Exercise goal:
Collect every line of the entries below that contains the string "Baptiste", treating uppercase and lowercase letters as distinct.

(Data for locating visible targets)
· · · · ·
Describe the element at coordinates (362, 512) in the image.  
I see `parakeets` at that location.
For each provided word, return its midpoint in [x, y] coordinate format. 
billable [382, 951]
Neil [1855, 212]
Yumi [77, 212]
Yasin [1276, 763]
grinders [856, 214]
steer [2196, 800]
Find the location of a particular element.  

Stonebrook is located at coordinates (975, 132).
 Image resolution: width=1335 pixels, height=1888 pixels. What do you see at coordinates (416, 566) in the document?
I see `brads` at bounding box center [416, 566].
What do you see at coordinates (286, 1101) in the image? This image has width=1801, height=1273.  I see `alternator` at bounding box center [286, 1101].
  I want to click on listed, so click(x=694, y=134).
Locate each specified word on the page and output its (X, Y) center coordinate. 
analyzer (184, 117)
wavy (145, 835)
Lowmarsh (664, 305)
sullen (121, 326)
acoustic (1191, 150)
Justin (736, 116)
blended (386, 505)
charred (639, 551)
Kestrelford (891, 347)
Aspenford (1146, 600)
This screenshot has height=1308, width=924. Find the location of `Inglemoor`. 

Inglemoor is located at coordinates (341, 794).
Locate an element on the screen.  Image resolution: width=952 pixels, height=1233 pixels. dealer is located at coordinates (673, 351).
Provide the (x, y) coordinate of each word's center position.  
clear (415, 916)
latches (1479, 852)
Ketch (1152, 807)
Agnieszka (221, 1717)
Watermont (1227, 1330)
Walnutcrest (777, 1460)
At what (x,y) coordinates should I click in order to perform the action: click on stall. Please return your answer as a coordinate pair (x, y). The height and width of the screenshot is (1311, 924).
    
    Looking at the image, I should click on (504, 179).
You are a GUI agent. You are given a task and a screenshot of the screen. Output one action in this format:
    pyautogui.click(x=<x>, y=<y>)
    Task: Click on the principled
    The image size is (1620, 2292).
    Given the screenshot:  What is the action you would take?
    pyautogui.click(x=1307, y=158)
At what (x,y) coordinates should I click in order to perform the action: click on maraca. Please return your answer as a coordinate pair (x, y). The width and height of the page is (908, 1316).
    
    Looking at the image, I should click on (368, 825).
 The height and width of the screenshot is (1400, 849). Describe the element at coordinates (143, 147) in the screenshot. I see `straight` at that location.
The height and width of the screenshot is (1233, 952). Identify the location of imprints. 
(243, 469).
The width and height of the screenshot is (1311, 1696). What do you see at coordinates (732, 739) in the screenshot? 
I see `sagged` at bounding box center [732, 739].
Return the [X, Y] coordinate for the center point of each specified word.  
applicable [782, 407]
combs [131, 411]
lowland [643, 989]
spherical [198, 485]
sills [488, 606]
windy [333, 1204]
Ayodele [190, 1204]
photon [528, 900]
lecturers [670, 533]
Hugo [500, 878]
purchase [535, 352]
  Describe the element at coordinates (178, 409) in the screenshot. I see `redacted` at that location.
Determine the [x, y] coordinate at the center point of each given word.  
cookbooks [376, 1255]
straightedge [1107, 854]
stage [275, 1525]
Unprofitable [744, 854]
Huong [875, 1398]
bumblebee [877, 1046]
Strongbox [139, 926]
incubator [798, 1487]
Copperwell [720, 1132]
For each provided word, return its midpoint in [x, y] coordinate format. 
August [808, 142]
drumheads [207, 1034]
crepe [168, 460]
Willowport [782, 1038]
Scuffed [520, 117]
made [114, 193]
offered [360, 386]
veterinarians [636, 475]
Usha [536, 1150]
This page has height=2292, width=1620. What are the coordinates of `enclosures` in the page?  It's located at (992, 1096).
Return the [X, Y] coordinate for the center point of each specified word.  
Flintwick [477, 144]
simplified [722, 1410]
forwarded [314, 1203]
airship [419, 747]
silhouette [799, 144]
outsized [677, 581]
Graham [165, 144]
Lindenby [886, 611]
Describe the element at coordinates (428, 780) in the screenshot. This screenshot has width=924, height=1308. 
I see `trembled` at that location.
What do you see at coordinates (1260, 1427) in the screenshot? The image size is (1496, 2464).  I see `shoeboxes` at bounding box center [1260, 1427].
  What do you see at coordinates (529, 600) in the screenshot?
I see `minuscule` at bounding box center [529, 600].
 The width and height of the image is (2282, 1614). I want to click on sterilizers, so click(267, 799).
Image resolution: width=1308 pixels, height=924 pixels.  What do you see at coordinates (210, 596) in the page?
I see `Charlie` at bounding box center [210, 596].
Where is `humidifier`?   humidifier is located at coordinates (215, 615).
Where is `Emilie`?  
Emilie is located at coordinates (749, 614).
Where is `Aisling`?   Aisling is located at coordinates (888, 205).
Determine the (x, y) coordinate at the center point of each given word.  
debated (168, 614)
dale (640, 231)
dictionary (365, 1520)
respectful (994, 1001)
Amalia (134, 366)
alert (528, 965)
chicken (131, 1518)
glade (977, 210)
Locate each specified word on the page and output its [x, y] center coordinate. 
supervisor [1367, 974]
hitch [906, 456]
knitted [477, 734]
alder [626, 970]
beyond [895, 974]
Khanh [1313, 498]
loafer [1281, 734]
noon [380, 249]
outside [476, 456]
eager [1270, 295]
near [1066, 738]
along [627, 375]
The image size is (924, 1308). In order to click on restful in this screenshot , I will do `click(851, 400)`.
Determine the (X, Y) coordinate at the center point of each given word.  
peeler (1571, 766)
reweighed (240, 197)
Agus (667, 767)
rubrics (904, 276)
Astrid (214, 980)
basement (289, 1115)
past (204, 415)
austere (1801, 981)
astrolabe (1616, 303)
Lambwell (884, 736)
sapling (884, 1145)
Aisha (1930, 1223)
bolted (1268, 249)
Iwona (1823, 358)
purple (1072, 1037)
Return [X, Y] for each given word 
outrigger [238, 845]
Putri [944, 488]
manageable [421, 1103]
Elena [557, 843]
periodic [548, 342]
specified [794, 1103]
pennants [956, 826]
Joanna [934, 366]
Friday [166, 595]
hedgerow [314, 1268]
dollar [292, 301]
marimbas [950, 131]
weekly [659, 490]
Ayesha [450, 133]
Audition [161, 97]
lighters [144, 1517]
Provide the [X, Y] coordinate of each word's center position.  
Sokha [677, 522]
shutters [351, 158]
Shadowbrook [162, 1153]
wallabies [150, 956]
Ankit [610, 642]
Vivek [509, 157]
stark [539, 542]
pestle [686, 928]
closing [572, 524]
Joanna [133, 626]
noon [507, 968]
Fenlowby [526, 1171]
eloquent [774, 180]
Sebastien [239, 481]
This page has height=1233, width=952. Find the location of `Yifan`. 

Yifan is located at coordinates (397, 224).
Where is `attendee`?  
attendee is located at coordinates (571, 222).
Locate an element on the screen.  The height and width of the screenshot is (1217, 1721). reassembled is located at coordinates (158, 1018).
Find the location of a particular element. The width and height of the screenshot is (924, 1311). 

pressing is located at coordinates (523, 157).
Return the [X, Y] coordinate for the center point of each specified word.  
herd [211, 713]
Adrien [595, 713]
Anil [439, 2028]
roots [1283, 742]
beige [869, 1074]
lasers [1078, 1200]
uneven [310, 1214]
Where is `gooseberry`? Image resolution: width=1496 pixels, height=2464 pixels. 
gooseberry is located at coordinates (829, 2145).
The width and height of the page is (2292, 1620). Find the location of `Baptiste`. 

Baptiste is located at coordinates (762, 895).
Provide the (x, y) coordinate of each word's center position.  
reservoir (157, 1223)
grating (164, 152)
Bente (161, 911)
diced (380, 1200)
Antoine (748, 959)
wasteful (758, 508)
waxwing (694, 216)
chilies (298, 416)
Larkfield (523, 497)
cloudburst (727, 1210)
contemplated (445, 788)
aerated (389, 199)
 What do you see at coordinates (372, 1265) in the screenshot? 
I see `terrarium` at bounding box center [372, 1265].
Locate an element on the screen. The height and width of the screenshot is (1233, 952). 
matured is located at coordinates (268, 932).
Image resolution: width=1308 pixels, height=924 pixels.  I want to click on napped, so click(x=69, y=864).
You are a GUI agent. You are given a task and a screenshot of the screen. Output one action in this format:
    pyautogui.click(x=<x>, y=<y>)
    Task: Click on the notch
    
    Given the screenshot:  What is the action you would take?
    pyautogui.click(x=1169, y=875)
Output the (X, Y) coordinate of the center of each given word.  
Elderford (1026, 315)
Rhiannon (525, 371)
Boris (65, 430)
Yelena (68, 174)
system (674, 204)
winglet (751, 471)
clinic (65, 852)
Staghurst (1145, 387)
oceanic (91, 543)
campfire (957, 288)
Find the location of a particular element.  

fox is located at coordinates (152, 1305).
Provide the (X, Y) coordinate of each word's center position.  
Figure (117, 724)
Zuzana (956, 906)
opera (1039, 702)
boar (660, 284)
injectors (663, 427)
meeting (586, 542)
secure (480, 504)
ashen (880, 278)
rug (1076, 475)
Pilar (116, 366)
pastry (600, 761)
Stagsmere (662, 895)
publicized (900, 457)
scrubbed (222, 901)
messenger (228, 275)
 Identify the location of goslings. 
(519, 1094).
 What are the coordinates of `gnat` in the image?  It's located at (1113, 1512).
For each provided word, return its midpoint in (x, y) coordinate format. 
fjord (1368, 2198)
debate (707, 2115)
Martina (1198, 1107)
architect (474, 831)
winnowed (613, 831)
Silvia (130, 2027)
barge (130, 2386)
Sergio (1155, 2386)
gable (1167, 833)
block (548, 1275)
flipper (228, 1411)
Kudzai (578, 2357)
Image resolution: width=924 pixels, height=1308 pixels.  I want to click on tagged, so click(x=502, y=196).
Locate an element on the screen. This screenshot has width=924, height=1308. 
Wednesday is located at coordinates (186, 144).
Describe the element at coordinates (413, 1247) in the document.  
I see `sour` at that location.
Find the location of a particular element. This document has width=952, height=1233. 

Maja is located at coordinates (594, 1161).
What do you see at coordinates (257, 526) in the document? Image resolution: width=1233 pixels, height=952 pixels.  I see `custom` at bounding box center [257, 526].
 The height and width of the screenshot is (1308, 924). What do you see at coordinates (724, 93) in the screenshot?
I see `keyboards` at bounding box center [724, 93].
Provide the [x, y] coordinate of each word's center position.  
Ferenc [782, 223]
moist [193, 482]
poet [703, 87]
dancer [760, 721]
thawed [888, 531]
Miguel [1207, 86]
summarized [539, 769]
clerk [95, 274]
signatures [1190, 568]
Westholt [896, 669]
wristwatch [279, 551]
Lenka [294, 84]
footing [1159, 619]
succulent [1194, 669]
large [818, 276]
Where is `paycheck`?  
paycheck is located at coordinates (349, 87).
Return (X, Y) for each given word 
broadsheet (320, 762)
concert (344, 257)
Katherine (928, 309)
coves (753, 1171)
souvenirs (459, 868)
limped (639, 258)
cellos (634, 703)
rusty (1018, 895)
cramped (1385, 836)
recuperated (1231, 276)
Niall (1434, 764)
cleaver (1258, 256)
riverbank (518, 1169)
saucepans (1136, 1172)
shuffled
· · · · ·
Full solution:
The width and height of the page is (2292, 1620). Find the location of `Baptiste`. 
Baptiste is located at coordinates (762, 895).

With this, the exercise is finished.